■ **Input data**
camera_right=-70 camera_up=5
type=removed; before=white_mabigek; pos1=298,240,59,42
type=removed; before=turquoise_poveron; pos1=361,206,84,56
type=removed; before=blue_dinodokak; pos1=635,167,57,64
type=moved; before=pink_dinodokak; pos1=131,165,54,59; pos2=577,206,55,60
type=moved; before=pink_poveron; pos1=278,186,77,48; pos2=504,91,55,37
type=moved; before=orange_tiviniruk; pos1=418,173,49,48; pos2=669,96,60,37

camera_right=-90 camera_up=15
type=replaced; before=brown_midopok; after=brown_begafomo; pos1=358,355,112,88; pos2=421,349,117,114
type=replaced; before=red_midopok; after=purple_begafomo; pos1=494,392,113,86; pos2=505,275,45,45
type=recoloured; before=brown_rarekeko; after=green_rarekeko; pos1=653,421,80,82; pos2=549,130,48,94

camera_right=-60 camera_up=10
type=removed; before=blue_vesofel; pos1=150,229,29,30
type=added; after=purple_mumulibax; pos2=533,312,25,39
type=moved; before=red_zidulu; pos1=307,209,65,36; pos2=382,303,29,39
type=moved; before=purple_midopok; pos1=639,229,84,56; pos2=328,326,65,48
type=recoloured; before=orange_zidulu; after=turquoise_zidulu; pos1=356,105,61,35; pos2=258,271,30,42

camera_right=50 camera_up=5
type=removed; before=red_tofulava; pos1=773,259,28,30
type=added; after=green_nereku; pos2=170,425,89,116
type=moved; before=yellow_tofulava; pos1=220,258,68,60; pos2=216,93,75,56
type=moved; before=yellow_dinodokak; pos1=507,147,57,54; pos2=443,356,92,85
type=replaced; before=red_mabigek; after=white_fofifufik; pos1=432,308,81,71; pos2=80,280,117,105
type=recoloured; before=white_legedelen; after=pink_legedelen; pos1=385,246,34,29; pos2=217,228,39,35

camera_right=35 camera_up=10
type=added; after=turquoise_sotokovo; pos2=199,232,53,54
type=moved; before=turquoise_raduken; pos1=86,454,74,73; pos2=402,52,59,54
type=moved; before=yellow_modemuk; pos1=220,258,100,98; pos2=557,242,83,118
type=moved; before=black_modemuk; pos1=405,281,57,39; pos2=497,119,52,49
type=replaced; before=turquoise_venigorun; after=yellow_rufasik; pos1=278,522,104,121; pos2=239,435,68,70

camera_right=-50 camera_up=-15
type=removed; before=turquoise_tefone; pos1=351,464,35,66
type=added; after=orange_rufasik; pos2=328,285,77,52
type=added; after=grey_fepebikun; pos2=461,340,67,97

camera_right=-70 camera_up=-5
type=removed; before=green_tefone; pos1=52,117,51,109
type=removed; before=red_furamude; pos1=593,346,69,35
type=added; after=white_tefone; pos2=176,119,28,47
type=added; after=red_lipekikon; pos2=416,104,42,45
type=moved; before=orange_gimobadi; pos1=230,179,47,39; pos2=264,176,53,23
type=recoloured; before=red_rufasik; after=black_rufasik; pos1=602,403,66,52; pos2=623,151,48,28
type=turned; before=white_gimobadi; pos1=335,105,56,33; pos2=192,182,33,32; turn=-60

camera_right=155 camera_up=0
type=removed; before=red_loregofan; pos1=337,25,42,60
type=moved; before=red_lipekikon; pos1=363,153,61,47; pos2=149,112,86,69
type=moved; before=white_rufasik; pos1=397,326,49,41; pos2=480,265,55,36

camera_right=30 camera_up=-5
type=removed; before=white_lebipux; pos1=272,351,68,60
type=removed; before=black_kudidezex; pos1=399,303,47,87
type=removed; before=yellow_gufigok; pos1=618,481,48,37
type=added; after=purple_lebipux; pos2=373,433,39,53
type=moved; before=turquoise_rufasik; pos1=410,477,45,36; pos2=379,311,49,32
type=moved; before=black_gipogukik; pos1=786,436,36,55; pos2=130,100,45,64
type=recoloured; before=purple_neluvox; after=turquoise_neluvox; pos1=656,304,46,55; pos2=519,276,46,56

■ **Action item**
Print, from the entries above, the line with "type=removed; before=turquoise_poveron; pos1=361,206,84,56", the line with "type=moved; before=pink_poveron; pos1=278,186,77,48;" and all lines between them, exactly and with nothing else.

■ **Result of the task**
type=removed; before=turquoise_poveron; pos1=361,206,84,56
type=removed; before=blue_dinodokak; pos1=635,167,57,64
type=moved; before=pink_dinodokak; pos1=131,165,54,59; pos2=577,206,55,60
type=moved; before=pink_poveron; pos1=278,186,77,48; pos2=504,91,55,37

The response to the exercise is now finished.